### THE PROBLEM
Can you put the rows below into a numbered list, leaving out any blank lines?

Extracted data entries:
┌────────

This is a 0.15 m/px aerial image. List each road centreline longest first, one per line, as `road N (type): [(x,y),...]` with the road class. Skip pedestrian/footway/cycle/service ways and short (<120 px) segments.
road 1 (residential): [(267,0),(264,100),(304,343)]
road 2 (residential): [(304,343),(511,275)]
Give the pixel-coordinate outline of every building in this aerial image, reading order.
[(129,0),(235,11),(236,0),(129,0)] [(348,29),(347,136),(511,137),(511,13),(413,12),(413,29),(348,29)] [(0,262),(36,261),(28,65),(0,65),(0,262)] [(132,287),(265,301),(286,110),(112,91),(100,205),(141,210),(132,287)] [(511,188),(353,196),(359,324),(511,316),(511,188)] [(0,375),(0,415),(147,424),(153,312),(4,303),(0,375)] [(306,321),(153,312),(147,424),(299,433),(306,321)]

└────────

### IN RESPONSE
1. This is a 0.15 m/px aerial image. List each road centreline longest first, one per line, as `road N (type): [(x,y),...]` with the road class. Skip pedestrian/footway/cycle/service ways and short (<120 px) segments.
2. road 1 (residential): [(267,0),(264,100),(304,343)]
3. road 2 (residential): [(304,343),(511,275)]
4. Give the pixel-coordinate outline of every building in this aerial image, reading order.
5. [(129,0),(235,11),(236,0),(129,0)] [(348,29),(347,136),(511,137),(511,13),(413,12),(413,29),(348,29)] [(0,262),(36,261),(28,65),(0,65),(0,262)] [(132,287),(265,301),(286,110),(112,91),(100,205),(141,210),(132,287)] [(511,188),(353,196),(359,324),(511,316),(511,188)] [(0,375),(0,415),(147,424),(153,312),(4,303),(0,375)] [(306,321),(153,312),(147,424),(299,433),(306,321)]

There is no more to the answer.